== HOW TO COMPLETE THIS TASK ==
Go through the records and filter out every line lacking the word "round"; copy the lines that remain.

RECORDS FOR THIS EXERCISE Start Marker

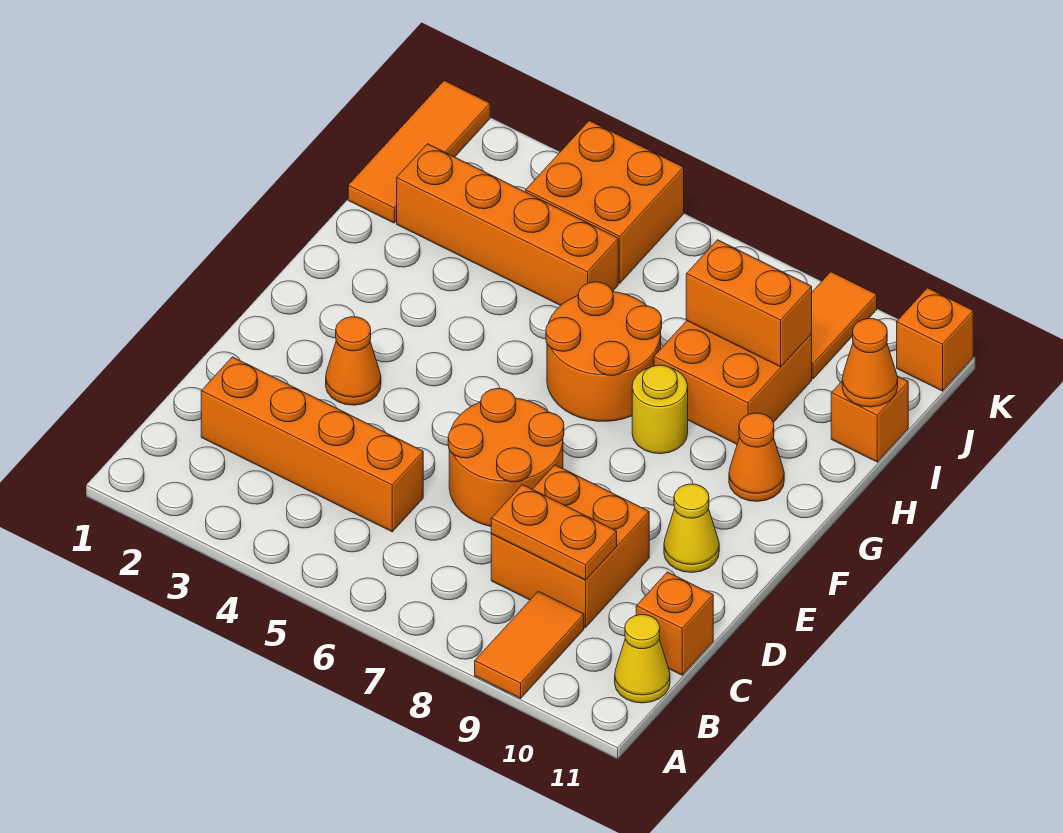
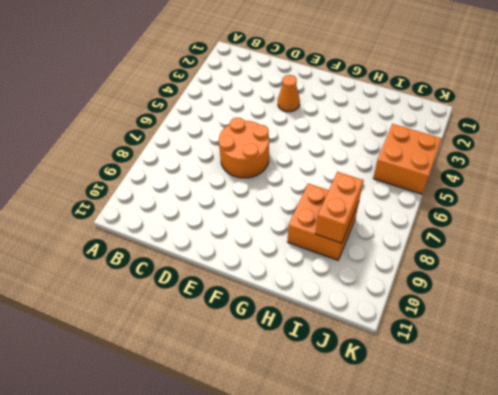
none -> orange tile A9:B9 level 1
none -> yellow cone B11 level 1
none -> orange brick C2:C5 level 1

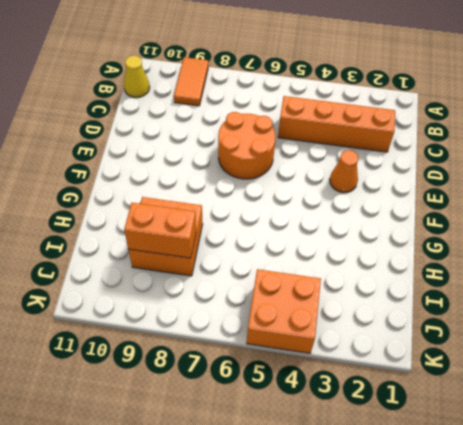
none -> orange brick C8:D9 level 1
none -> orange brick C11 level 1
none -> yellow cone E10 level 1

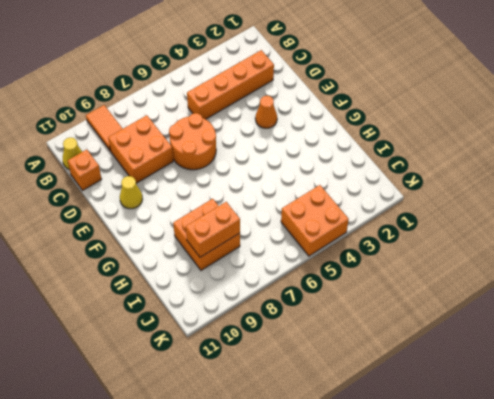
none -> orange round brick G6:H7 level 1
none -> yellow round brick G8 level 1
none -> orange cone G10 level 1

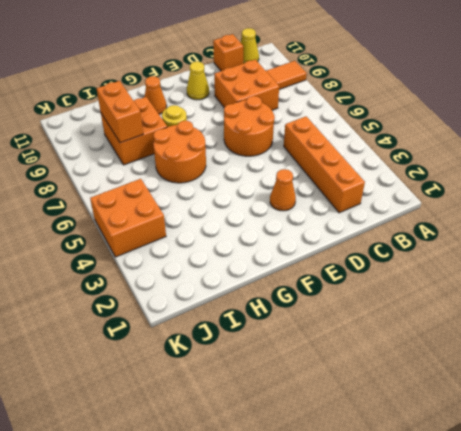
none -> orange tile I1:K1 level 1
none -> orange brick I2:I5 level 1
none -> orange brick I11 level 1

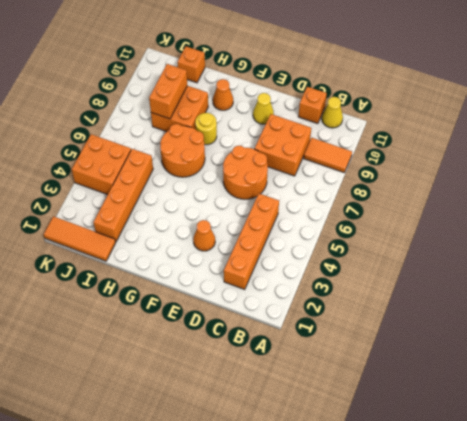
none -> orange tile J9:K9 level 1
none -> orange brick K11 level 1
none -> orange plate C8:C9 level 2

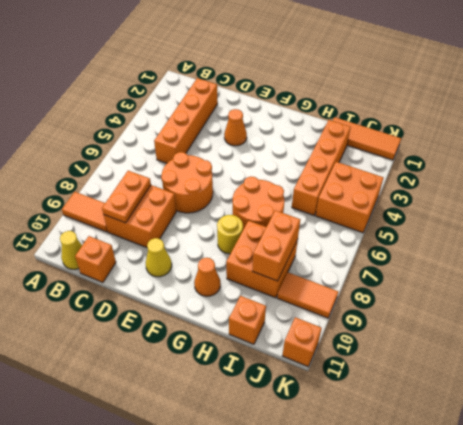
none -> orange cone I11 level 2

RECORDS FOR THIS EXERCISE End Marker

== TASK ANSWER ==
none -> orange round brick G6:H7 level 1
none -> yellow round brick G8 level 1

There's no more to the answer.